PROBLEM TO SOLVE
Will you write out, word for word, every line from the one with "Outline whatever counts" to the final line of the data below, with the pictures left out?

EXTRACTED ENTRIES
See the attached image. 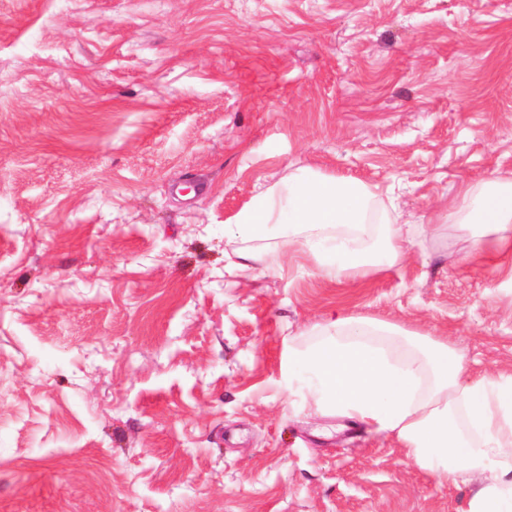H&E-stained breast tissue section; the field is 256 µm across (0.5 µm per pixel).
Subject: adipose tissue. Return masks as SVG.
I'll return each mask as SVG.
<instances>
[{
  "label": "adipose tissue",
  "mask_w": 512,
  "mask_h": 512,
  "mask_svg": "<svg viewBox=\"0 0 512 512\" xmlns=\"http://www.w3.org/2000/svg\"><path fill=\"white\" fill-rule=\"evenodd\" d=\"M468 228L478 254L498 256L512 285V181L460 183L446 212L426 224L398 223L379 186L299 166L259 188L224 225L242 241L233 269L252 270L262 249L306 253L319 275L349 288L400 265L421 238ZM282 389L315 413L396 437L439 484L466 486L464 512H512V372L472 373L464 351L426 332L369 317L337 315L305 344H288Z\"/></svg>",
  "instance_id": "adipose-tissue-1"
}]
</instances>
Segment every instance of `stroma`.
Masks as SVG:
<instances>
[{"label":"stroma","instance_id":"stroma-1","mask_svg":"<svg viewBox=\"0 0 512 512\" xmlns=\"http://www.w3.org/2000/svg\"><path fill=\"white\" fill-rule=\"evenodd\" d=\"M292 164L419 224L512 179V0H0V512H461L393 436H319L284 342L340 309L511 372L512 288L454 225L357 288L228 274Z\"/></svg>","mask_w":512,"mask_h":512}]
</instances>
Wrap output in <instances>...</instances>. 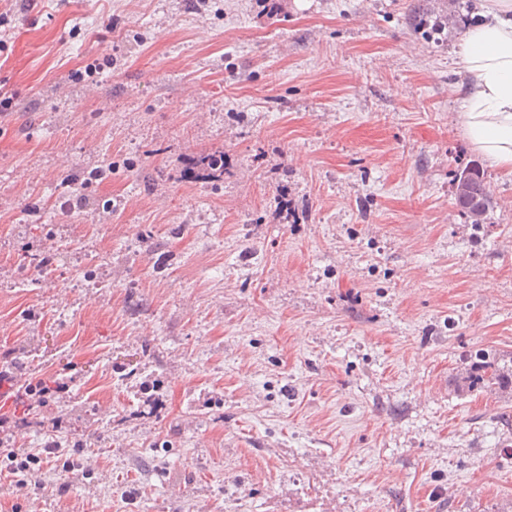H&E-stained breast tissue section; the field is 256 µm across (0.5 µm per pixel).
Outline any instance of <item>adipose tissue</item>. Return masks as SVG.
Segmentation results:
<instances>
[{
  "mask_svg": "<svg viewBox=\"0 0 512 512\" xmlns=\"http://www.w3.org/2000/svg\"><path fill=\"white\" fill-rule=\"evenodd\" d=\"M461 125L471 148L512 173V0H487L456 44Z\"/></svg>",
  "mask_w": 512,
  "mask_h": 512,
  "instance_id": "adipose-tissue-1",
  "label": "adipose tissue"
}]
</instances>
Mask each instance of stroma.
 <instances>
[{
    "instance_id": "35a3bbf8",
    "label": "stroma",
    "mask_w": 512,
    "mask_h": 512,
    "mask_svg": "<svg viewBox=\"0 0 512 512\" xmlns=\"http://www.w3.org/2000/svg\"><path fill=\"white\" fill-rule=\"evenodd\" d=\"M480 11L0 0V352L70 386L0 400V512H512V394L455 383L512 358V175L457 122ZM465 176L468 180V191L463 196H455L456 205L468 216L472 224H482L492 207L491 196L486 188L485 173L478 166L465 167L455 172L453 185L461 182ZM69 389V385L67 382H56L55 386H53L52 391H45V389L37 386H30L28 385L24 389V396L27 399V402H29V407L31 408H40L44 407L48 404V398L54 393H65Z\"/></svg>"
}]
</instances>
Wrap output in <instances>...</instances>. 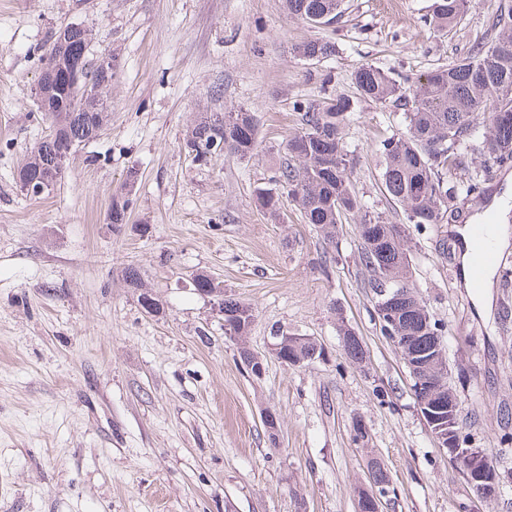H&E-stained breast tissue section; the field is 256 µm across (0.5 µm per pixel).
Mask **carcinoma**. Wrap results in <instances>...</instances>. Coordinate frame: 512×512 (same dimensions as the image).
<instances>
[{
    "mask_svg": "<svg viewBox=\"0 0 512 512\" xmlns=\"http://www.w3.org/2000/svg\"><path fill=\"white\" fill-rule=\"evenodd\" d=\"M470 0H434L425 23L446 32L465 11ZM290 17L307 24L329 25L342 13L343 0H285ZM493 35L475 43L467 56L433 70L417 80L404 113V128L382 143V181L386 193L403 209L409 224H456L462 218L457 206L459 194L480 197L492 180V166L512 162V11L500 12L492 21ZM305 60L335 55L329 40H310L292 47ZM358 95L384 103L397 95L401 81L376 65H366L352 74ZM49 122H66L83 107L68 96L51 92ZM301 131L288 141V158L277 177L278 189L259 188V206L274 218L280 217V200L298 207L308 224L316 225L324 243L336 239L342 217L362 209L346 175L347 159L343 130L353 101L332 94L319 100L298 101ZM490 121L482 139L473 131L483 115ZM80 143L97 138L100 126L72 124ZM224 142V150L241 158L250 156L257 144V122L250 112L203 114L188 128L185 140ZM27 161L52 174L48 163L53 150L46 140L34 144ZM454 173L463 177L462 187L444 179ZM362 261L371 272L368 288L379 300L378 291L387 290L394 299L391 311L394 331L400 336L443 335L444 325L420 312L426 305L410 280L404 249L405 225L385 224L366 216L361 221ZM254 315L245 303L224 300V326L242 336Z\"/></svg>",
    "mask_w": 512,
    "mask_h": 512,
    "instance_id": "cac0c4a2",
    "label": "carcinoma"
}]
</instances>
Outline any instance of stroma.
Instances as JSON below:
<instances>
[{"instance_id":"35a3bbf8","label":"stroma","mask_w":512,"mask_h":512,"mask_svg":"<svg viewBox=\"0 0 512 512\" xmlns=\"http://www.w3.org/2000/svg\"><path fill=\"white\" fill-rule=\"evenodd\" d=\"M503 1L512 5L470 0L438 33L421 21L433 0H345L320 27L290 18L284 0H0V512H355L372 458L394 488L384 512H512V284L496 273L473 293L440 247L457 226L410 227L412 281L446 326L466 445L500 477L486 501L425 426L380 331L359 215H345L328 246L289 201L274 222L255 195L273 187L301 128L295 102L320 98L326 78L356 101L343 138L352 190L371 216L404 223L379 147L405 108L358 98L351 75L389 69L408 76L411 96L413 78L490 35ZM69 24L93 30L90 60H118L109 121L34 198L16 171L48 131L39 56ZM312 39L337 53L308 62L292 52ZM240 111L257 118L251 157L200 161L185 149L198 113ZM131 171L126 221L109 224ZM130 268L142 288L127 284ZM200 273L252 307L247 336L225 335L214 298L193 287ZM340 315L365 365L346 357ZM277 329L313 339L324 357L281 363Z\"/></svg>"}]
</instances>
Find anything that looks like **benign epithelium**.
I'll list each match as a JSON object with an SVG mask.
<instances>
[{
  "instance_id": "7a95c632",
  "label": "benign epithelium",
  "mask_w": 512,
  "mask_h": 512,
  "mask_svg": "<svg viewBox=\"0 0 512 512\" xmlns=\"http://www.w3.org/2000/svg\"><path fill=\"white\" fill-rule=\"evenodd\" d=\"M78 26L71 24L57 33V51L53 53L50 61L40 74L42 86L59 80L65 84L66 91L71 96L82 100H93L96 106L86 109V112L95 114V120H100L98 113L107 110V101L103 99L102 91L112 85V76L117 69V60L112 54L102 56L95 61L96 80H91L89 73V60L87 49L79 52L73 51V35ZM48 140L54 142L56 161H64L72 153V143L65 127L61 124L52 126ZM17 182L25 194L41 195L51 186V182L41 175L40 170L22 164L17 171ZM376 316L379 326L383 329L386 338L401 350H410V370L413 379V392L420 414L440 447L446 449L448 454L466 463L467 478L473 484L482 498L490 500L497 492L496 471L490 464L486 454L480 448H464V432L460 421L462 407L453 389L442 386V382H433L419 373V367L434 363L437 365L438 377L447 372V362L444 356L441 337H428V347L418 350L409 349V338L399 336L391 329L393 317L387 314L386 300L376 303ZM288 336L277 335L271 343V353L279 361L300 366L302 362L292 356L286 355ZM362 497L357 500V512H382V502L385 494L378 493L379 484L372 472H367Z\"/></svg>"
}]
</instances>
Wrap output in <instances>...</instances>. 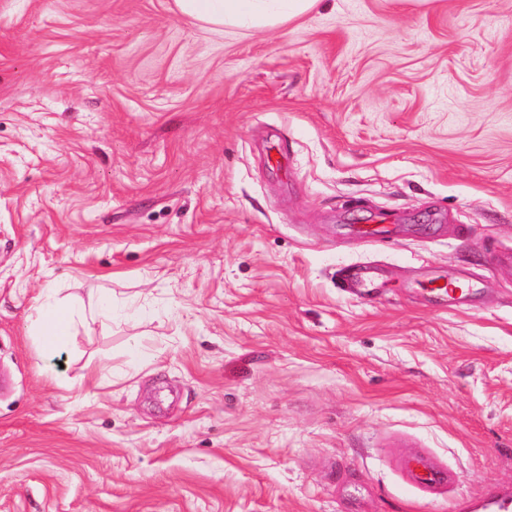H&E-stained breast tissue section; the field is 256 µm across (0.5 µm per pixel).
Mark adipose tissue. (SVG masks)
<instances>
[{"mask_svg":"<svg viewBox=\"0 0 512 512\" xmlns=\"http://www.w3.org/2000/svg\"><path fill=\"white\" fill-rule=\"evenodd\" d=\"M318 0H175L178 11L189 18L219 28H271L300 18ZM74 321L72 307L57 302L45 304L36 321L35 336L43 350L62 345Z\"/></svg>","mask_w":512,"mask_h":512,"instance_id":"1","label":"adipose tissue"}]
</instances>
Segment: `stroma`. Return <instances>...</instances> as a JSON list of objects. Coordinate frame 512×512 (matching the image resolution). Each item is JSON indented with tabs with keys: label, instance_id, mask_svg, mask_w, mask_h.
Masks as SVG:
<instances>
[{
	"label": "stroma",
	"instance_id": "stroma-1",
	"mask_svg": "<svg viewBox=\"0 0 512 512\" xmlns=\"http://www.w3.org/2000/svg\"><path fill=\"white\" fill-rule=\"evenodd\" d=\"M288 152L290 178L266 145ZM388 214L393 241L353 226ZM512 0H0V512L512 491ZM377 262L371 301L340 290ZM462 270L475 302L419 289ZM78 319L44 352L39 308ZM454 476L428 493L404 464ZM318 0H175L178 11L189 18L219 28H271L300 18Z\"/></svg>",
	"mask_w": 512,
	"mask_h": 512
}]
</instances>
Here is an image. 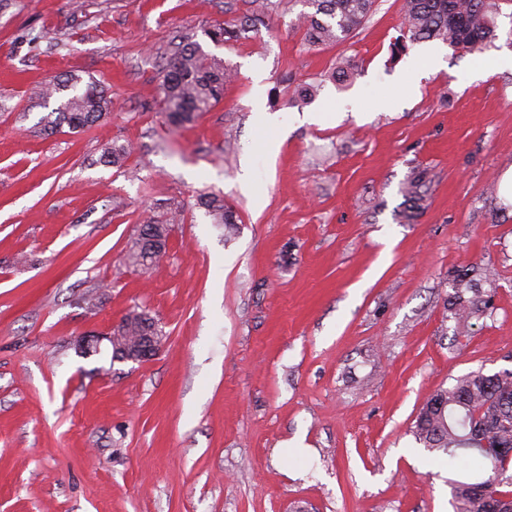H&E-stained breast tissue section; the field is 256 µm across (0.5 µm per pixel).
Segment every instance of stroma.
I'll return each instance as SVG.
<instances>
[{"label": "stroma", "instance_id": "obj_1", "mask_svg": "<svg viewBox=\"0 0 512 512\" xmlns=\"http://www.w3.org/2000/svg\"><path fill=\"white\" fill-rule=\"evenodd\" d=\"M262 3L0 0V512H453L412 427L455 378L512 369V0L482 51L399 57L402 0L319 47L293 27L301 0H281L260 37H202L236 78L169 123L173 37ZM70 76L111 114L44 133L58 101L41 89ZM112 142L132 147L124 166L102 162ZM171 207L158 268L129 266ZM468 268L493 307L462 325L448 297ZM134 309L163 332L151 360L84 352ZM200 204L217 224H235L236 215L231 207L224 203V199L218 196L203 195Z\"/></svg>", "mask_w": 512, "mask_h": 512}]
</instances>
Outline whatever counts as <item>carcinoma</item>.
Wrapping results in <instances>:
<instances>
[{"mask_svg": "<svg viewBox=\"0 0 512 512\" xmlns=\"http://www.w3.org/2000/svg\"><path fill=\"white\" fill-rule=\"evenodd\" d=\"M309 11L301 12L295 26L303 29L311 46L341 42L365 22L376 0H300ZM499 0H404L403 33L397 51L420 42H441L473 52L497 38L495 14ZM261 19L245 13L204 30L214 43H228L259 33ZM162 105L168 121L187 123L198 112H207L222 98L224 86L236 76L224 61L206 53L186 35L160 65ZM79 78L50 81L47 98L60 96L62 103L44 118V128L55 131L66 125L73 131L90 128L109 114L107 93L91 84L77 89ZM130 154L128 146L104 148L102 159L121 166ZM426 175L417 173L404 186L411 201H425ZM200 204L216 224H233L235 212L218 196L204 195ZM153 251L135 239L127 253L129 264L146 271L158 266ZM473 296L468 297L466 293ZM491 292L473 288L468 271L457 274L450 297L459 319L468 321L487 308ZM412 433L417 443L439 455L458 474L451 482L453 512H512V370L492 374L473 371L434 392L420 408Z\"/></svg>", "mask_w": 512, "mask_h": 512, "instance_id": "carcinoma-1", "label": "carcinoma"}]
</instances>
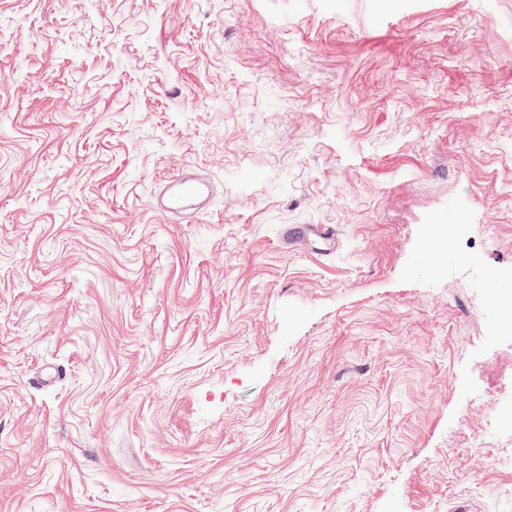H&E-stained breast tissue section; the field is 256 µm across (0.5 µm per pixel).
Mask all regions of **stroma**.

FULL SOLUTION
Outline whatever counts as <item>carcinoma</item>.
Wrapping results in <instances>:
<instances>
[{"mask_svg": "<svg viewBox=\"0 0 512 512\" xmlns=\"http://www.w3.org/2000/svg\"><path fill=\"white\" fill-rule=\"evenodd\" d=\"M309 11L301 12L295 26L303 29L311 46L341 42L365 22L376 0H300ZM499 0H404L403 33L397 51L420 42H441L473 52L497 38L495 14ZM261 19L245 13L204 30L214 43H228L259 33ZM162 105L168 121L187 123L198 112H207L222 98L224 86L236 76L224 61L206 53L186 35L160 65ZM79 78L50 81L47 98L60 96L62 103L44 118V128L55 131L66 125L73 131L90 128L109 114L107 93L91 84L77 89ZM130 154L128 146L104 148L102 159L121 166ZM426 175L417 173L404 186L411 201H425ZM200 204L216 224H233L235 212L218 196L204 195ZM153 251L135 239L127 253L129 264L146 271L158 266ZM473 296L468 297L466 293ZM491 292L473 288L468 271L457 274L450 297L459 319L468 321L487 308ZM412 433L417 443L439 455L458 474L451 482L453 512H512V370L492 374L473 371L434 392L420 408Z\"/></svg>", "mask_w": 512, "mask_h": 512, "instance_id": "carcinoma-1", "label": "carcinoma"}]
</instances>
H&E-stained breast tissue section; the field is 256 µm across (0.5 µm per pixel).
Mask all regions of **stroma**.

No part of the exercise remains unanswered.